Leave the pictures out. Return all other data exactly.

((

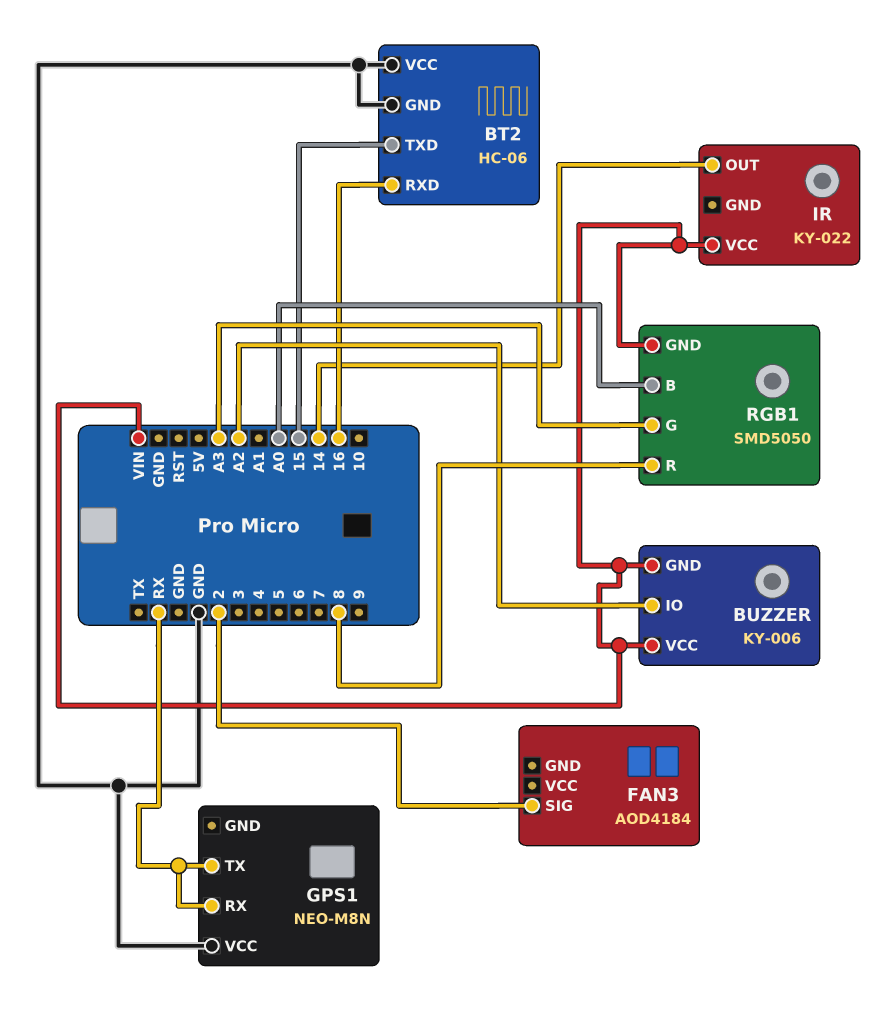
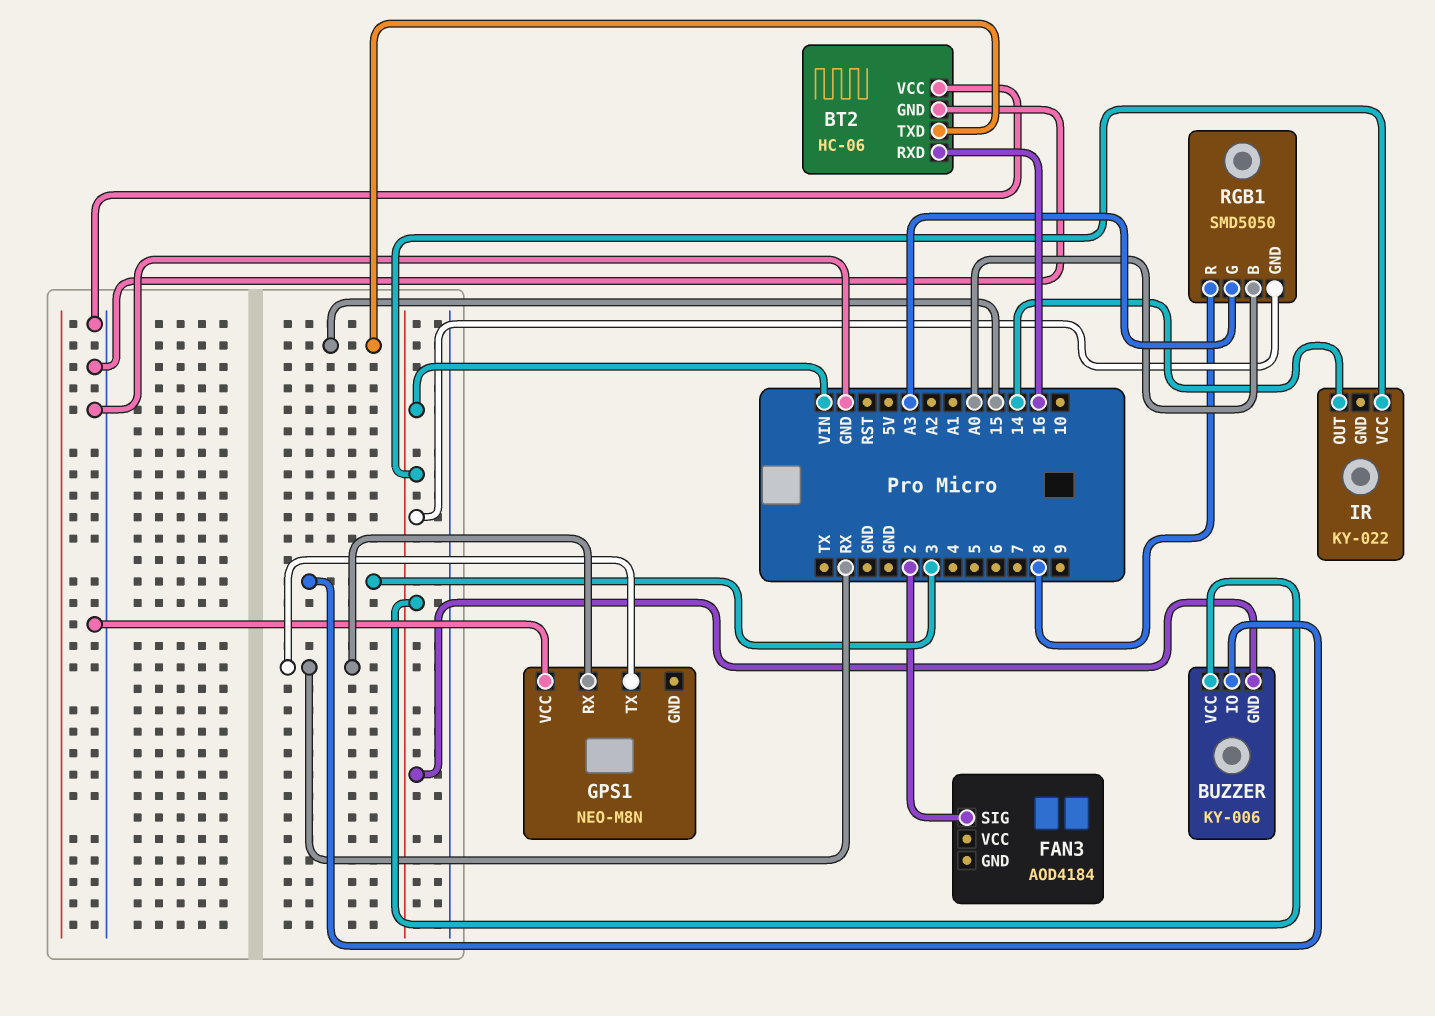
BUZZER pin IO: A2 -> 3

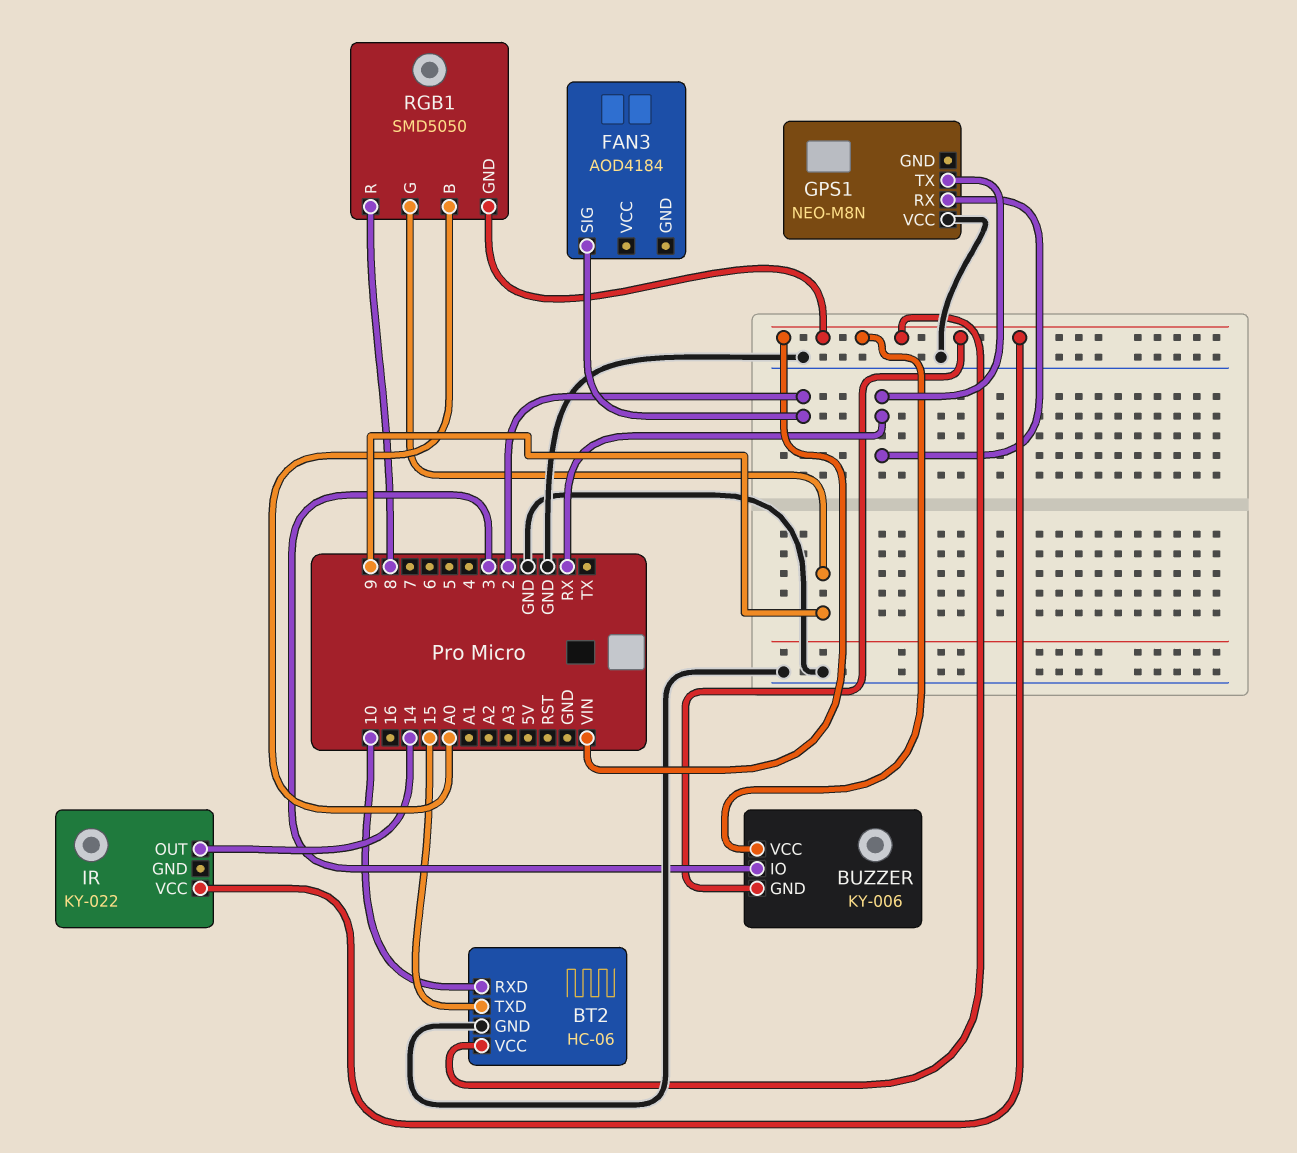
BT2 pin RXD: 16 -> 10
BT2 pin VCC: GND -> VIN
RGB1 pin G: A3 -> 9

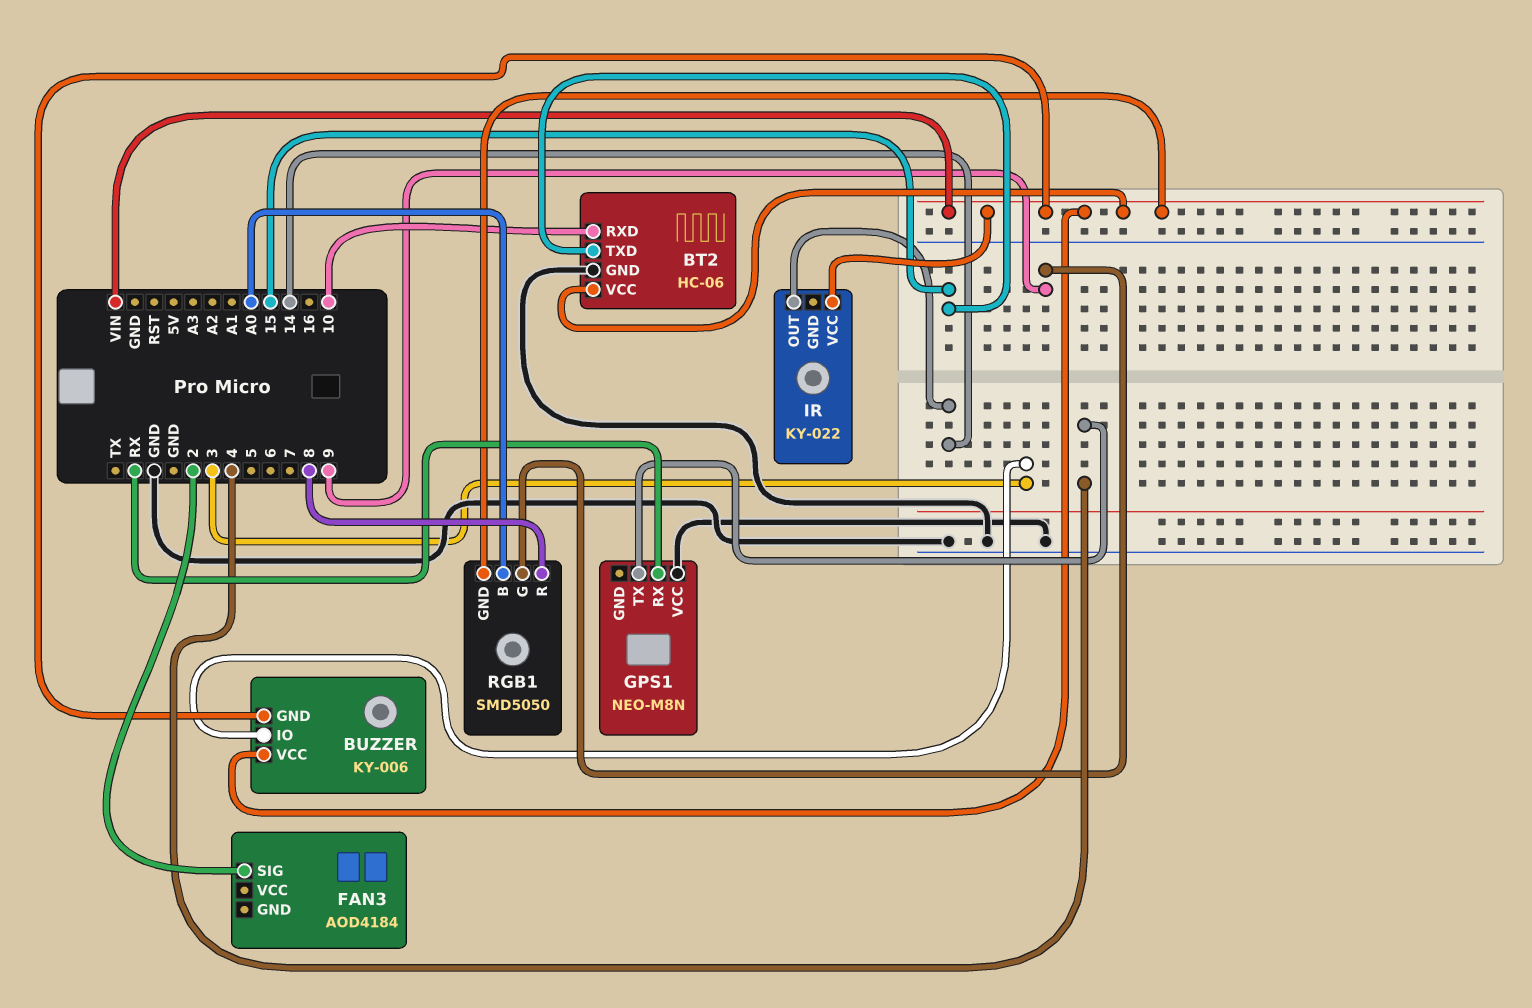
GPS1 pin TX: RX -> 4

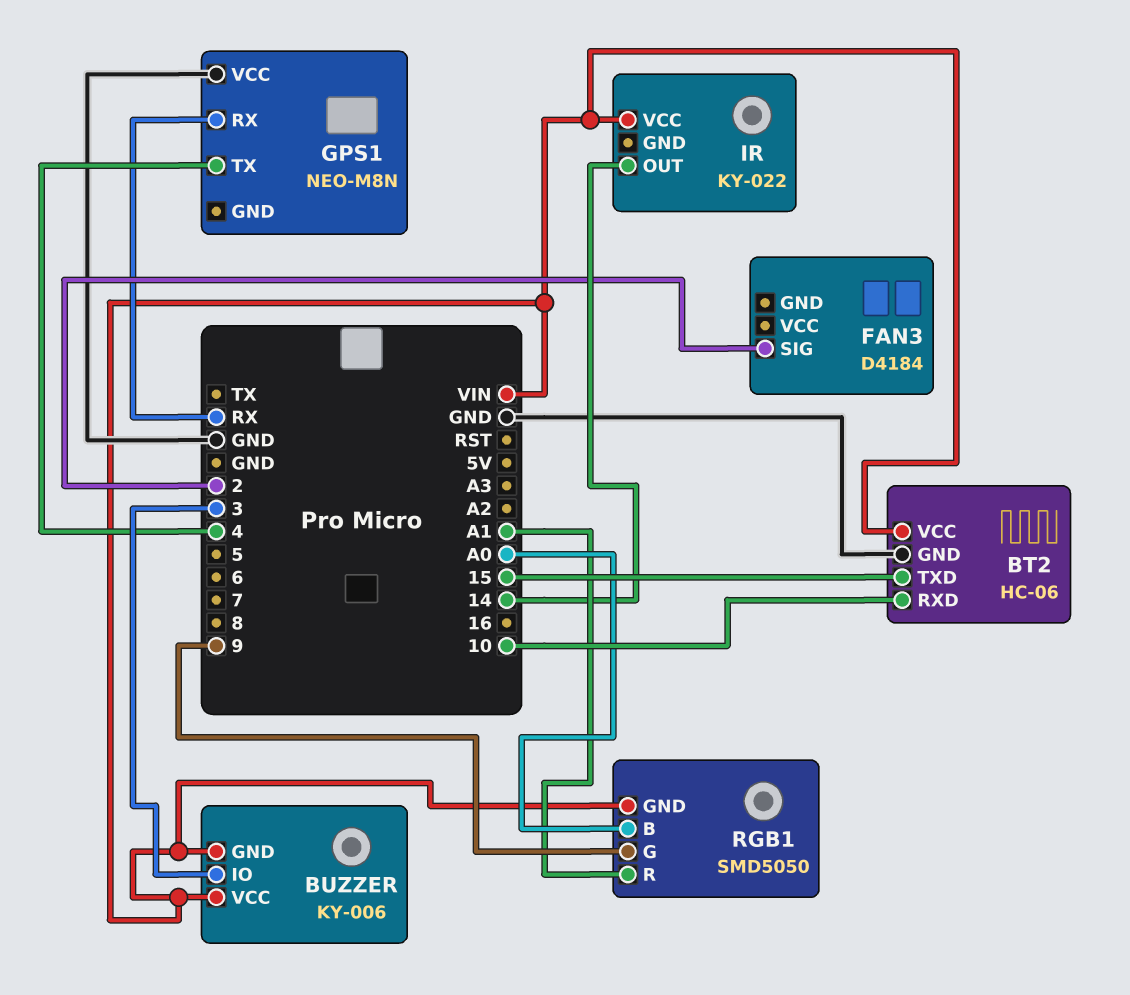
FAN3: AOD4184 -> D4184
RGB1 pin R: 8 -> A1

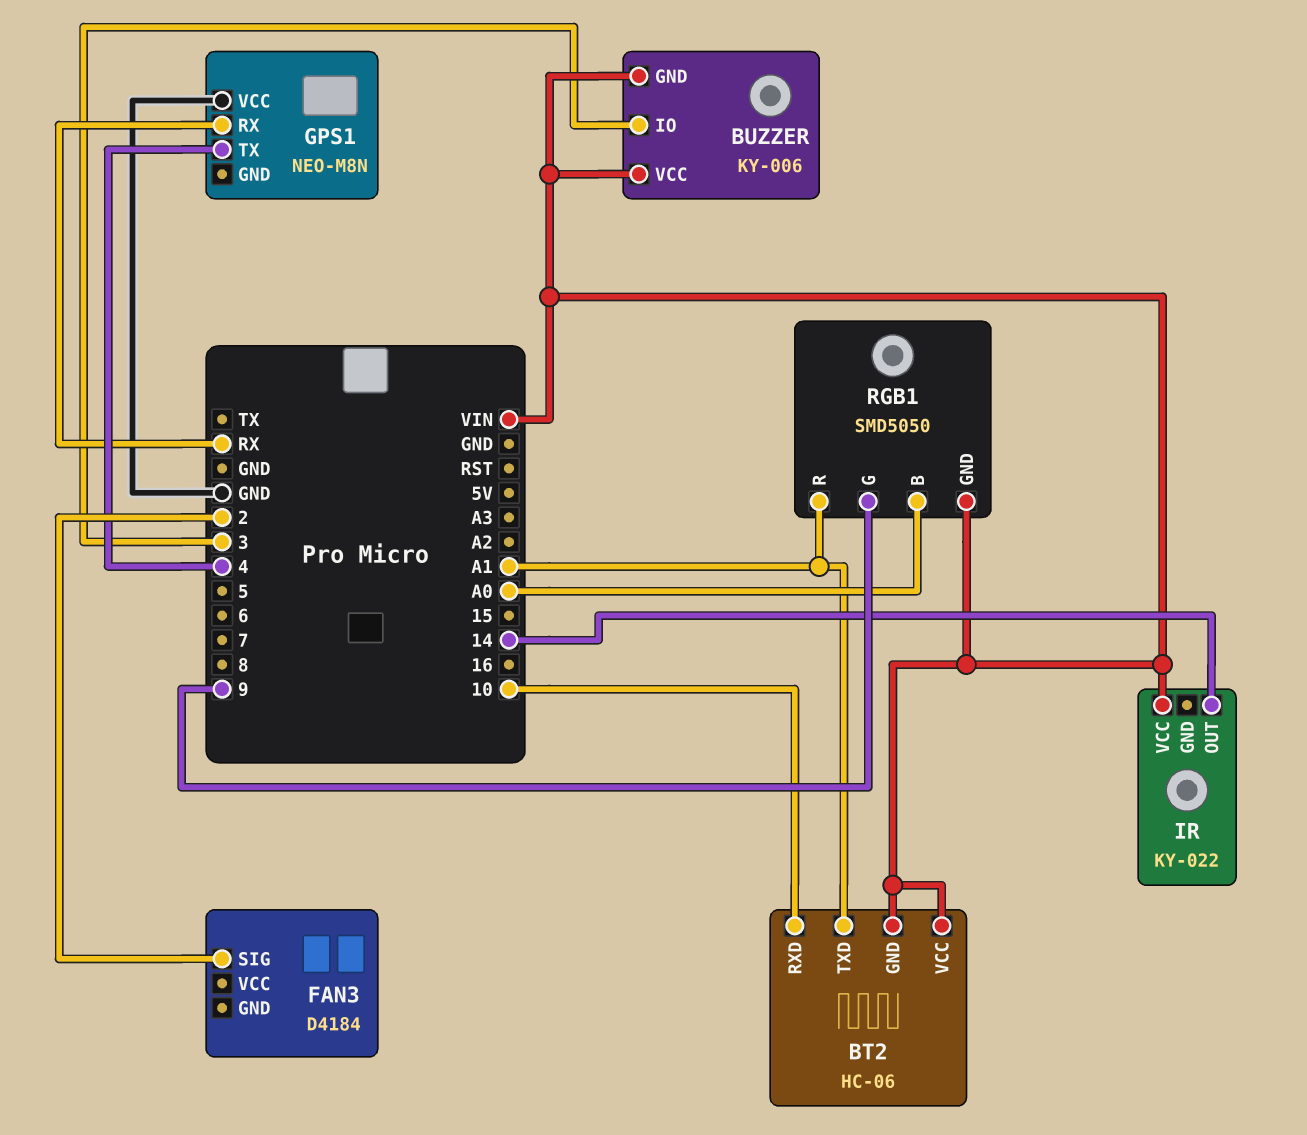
BT2 pin GND: GND -> VIN
BT2 pin TXD: 15 -> A1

))

[WRITTEN ANSWER]
BUZZER pin IO: A2 -> 3

BT2 pin RXD: 16 -> 10
BT2 pin VCC: GND -> VIN
RGB1 pin G: A3 -> 9

GPS1 pin TX: RX -> 4

FAN3: AOD4184 -> D4184
RGB1 pin R: 8 -> A1

BT2 pin GND: GND -> VIN
BT2 pin TXD: 15 -> A1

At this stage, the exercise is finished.